Structured diff data:

BEGIN

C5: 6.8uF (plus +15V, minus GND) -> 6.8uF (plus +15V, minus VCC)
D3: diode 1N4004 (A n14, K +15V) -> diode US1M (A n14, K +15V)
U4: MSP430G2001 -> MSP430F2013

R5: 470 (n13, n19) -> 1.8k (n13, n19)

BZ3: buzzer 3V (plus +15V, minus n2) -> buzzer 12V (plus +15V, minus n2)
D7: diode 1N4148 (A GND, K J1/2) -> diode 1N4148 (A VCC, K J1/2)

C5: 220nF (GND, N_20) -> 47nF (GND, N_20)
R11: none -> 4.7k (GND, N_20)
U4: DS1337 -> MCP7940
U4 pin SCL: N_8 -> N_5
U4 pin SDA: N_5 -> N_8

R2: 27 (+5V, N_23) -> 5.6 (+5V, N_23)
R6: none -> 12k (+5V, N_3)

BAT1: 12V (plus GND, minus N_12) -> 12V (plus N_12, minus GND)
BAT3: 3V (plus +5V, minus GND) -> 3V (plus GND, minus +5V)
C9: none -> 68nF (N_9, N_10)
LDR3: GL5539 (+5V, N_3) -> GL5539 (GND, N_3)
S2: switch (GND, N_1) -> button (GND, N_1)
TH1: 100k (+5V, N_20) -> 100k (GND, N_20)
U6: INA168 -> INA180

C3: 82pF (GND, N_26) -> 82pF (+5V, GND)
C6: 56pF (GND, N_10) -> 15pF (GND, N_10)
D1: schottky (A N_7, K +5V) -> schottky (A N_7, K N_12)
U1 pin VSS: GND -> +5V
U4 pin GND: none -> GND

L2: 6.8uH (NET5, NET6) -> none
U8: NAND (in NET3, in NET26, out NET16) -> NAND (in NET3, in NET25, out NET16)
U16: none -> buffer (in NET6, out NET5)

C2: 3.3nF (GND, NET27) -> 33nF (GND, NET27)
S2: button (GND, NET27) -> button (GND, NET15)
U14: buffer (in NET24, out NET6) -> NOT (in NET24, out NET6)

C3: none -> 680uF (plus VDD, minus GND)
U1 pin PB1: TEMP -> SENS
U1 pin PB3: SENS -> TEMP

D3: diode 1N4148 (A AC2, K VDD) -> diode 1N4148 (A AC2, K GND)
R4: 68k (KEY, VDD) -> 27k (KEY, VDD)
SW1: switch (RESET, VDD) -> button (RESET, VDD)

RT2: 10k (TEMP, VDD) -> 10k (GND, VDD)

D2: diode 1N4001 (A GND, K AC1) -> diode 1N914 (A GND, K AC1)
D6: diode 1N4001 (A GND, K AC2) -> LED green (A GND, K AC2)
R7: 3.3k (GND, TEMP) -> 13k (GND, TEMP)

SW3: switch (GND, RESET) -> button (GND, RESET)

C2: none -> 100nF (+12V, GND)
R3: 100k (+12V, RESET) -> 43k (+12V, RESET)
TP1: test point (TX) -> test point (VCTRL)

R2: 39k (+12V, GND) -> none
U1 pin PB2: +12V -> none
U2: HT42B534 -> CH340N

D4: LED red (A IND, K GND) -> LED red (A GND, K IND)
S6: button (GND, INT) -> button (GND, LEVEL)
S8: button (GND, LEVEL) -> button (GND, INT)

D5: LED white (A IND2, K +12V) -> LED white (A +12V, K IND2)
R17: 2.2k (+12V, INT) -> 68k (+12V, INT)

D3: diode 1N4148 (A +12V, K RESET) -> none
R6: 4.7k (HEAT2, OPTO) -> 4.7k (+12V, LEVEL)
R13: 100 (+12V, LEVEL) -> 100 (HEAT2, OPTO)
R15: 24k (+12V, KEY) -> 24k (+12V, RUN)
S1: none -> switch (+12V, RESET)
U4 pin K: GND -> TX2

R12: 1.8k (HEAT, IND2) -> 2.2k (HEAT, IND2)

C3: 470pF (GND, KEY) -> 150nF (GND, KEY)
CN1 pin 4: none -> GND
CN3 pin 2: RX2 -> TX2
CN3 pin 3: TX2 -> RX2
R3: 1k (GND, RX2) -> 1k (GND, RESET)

END

TASK DIRECTIONS: Above are the records; report each line in them that includes the word "RESET".

ANSWER BOX:
SW1: switch (RESET, VDD) -> button (RESET, VDD)
SW3: switch (GND, RESET) -> button (GND, RESET)
R3: 100k (+12V, RESET) -> 43k (+12V, RESET)
D3: diode 1N4148 (A +12V, K RESET) -> none
S1: none -> switch (+12V, RESET)
R3: 1k (GND, RX2) -> 1k (GND, RESET)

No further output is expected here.